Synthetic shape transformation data
Segment Open

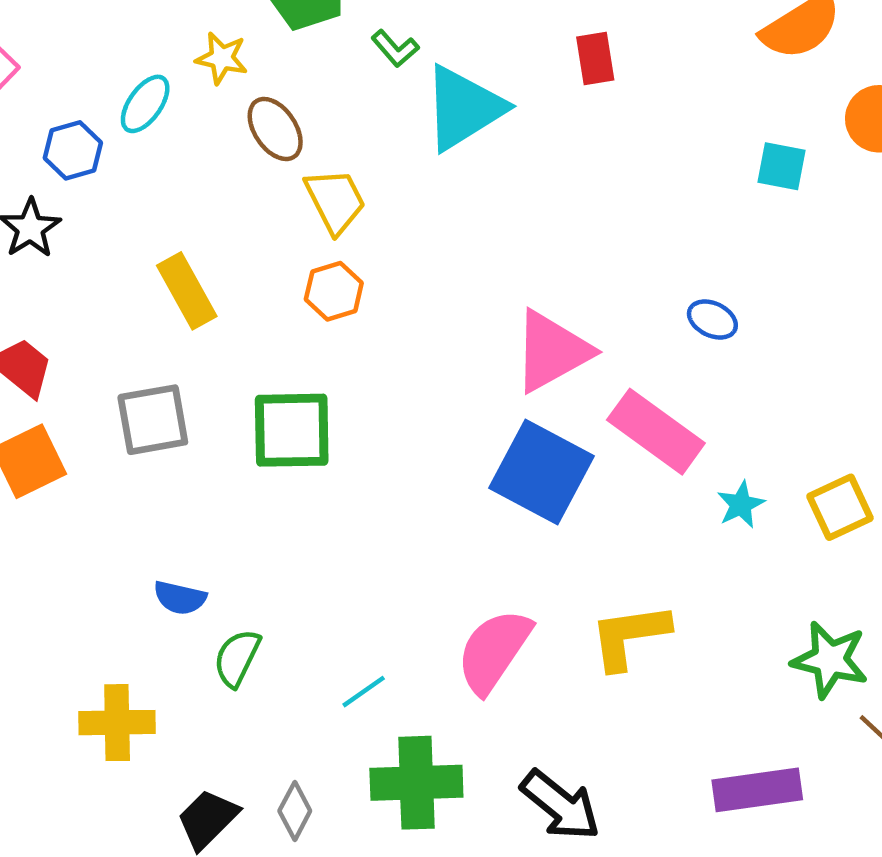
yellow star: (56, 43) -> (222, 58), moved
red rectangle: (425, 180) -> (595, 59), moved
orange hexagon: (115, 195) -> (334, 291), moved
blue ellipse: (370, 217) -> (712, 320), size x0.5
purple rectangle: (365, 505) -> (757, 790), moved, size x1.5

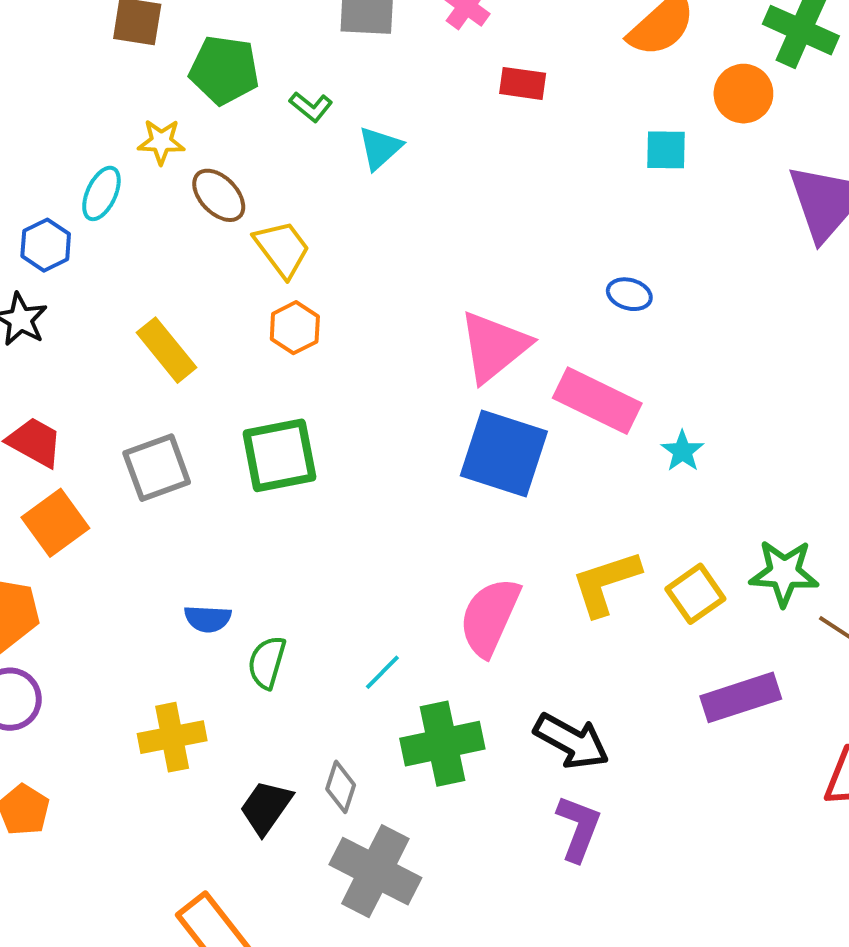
red rectangle: (595, 59) -> (523, 83), moved, turned -63
cyan triangle: (464, 108) -> (380, 148), size x0.6
yellow square: (840, 507) -> (695, 594), moved

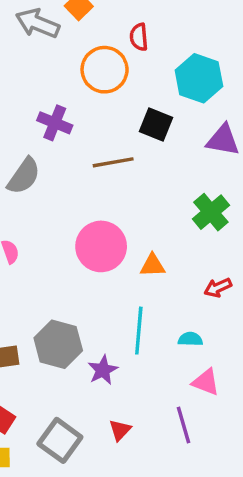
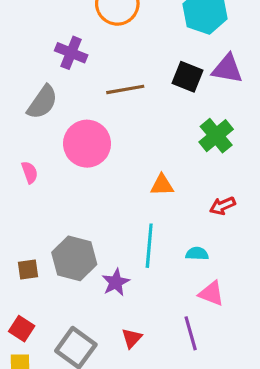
black square: (156, 125) -> (187, 77), moved
pink circle: (101, 246) -> (87, 144), moved

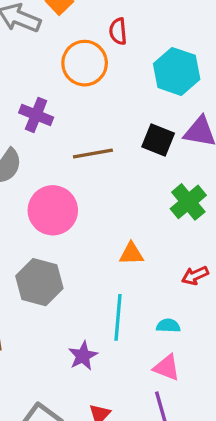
gray hexagon: (74, 258) -> (39, 282), moved
pink triangle: (211, 293) -> (167, 368), moved

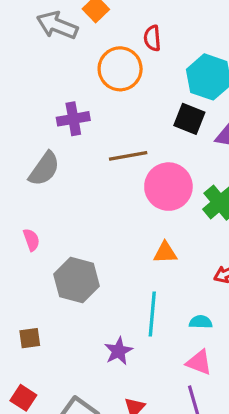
purple cross: (36, 115) -> (73, 119), turned -32
black square: (158, 140) -> (189, 119), moved
pink circle: (53, 210) -> (168, 187), moved

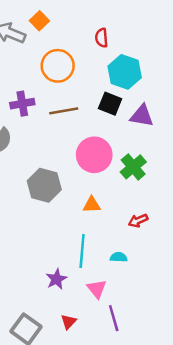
red semicircle: (152, 38) -> (102, 38), moved
brown line: (128, 156) -> (64, 111), moved
gray hexagon: (77, 280) -> (44, 185), moved
pink triangle: (199, 362) -> (97, 289), moved, turned 30

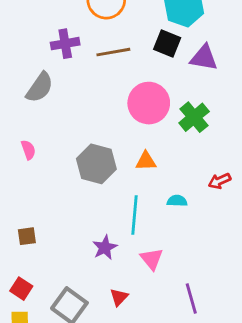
gray hexagon: (44, 185) -> (96, 164), moved
red arrow: (138, 221) -> (220, 181), moved
cyan semicircle: (119, 257) -> (177, 201), moved
purple line: (114, 318) -> (191, 298), moved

Segment Closed

#### [Task details]
Could you set down every record above exactly as written, leaving out the pictures?

#### [Solution below]
yellow star: (56, 43) -> (222, 58), moved
red rectangle: (425, 180) -> (595, 59), moved
orange hexagon: (115, 195) -> (334, 291), moved
blue ellipse: (370, 217) -> (712, 320), size x0.5
purple rectangle: (365, 505) -> (757, 790), moved, size x1.5

red rectangle: (595, 59) -> (523, 83), moved, turned -63
cyan triangle: (464, 108) -> (380, 148), size x0.6
yellow square: (840, 507) -> (695, 594), moved

black square: (156, 125) -> (187, 77), moved
pink circle: (101, 246) -> (87, 144), moved

gray hexagon: (74, 258) -> (39, 282), moved
pink triangle: (211, 293) -> (167, 368), moved

purple cross: (36, 115) -> (73, 119), turned -32
black square: (158, 140) -> (189, 119), moved
pink circle: (53, 210) -> (168, 187), moved

red semicircle: (152, 38) -> (102, 38), moved
brown line: (128, 156) -> (64, 111), moved
gray hexagon: (77, 280) -> (44, 185), moved
pink triangle: (199, 362) -> (97, 289), moved, turned 30

gray hexagon: (44, 185) -> (96, 164), moved
red arrow: (138, 221) -> (220, 181), moved
cyan semicircle: (119, 257) -> (177, 201), moved
purple line: (114, 318) -> (191, 298), moved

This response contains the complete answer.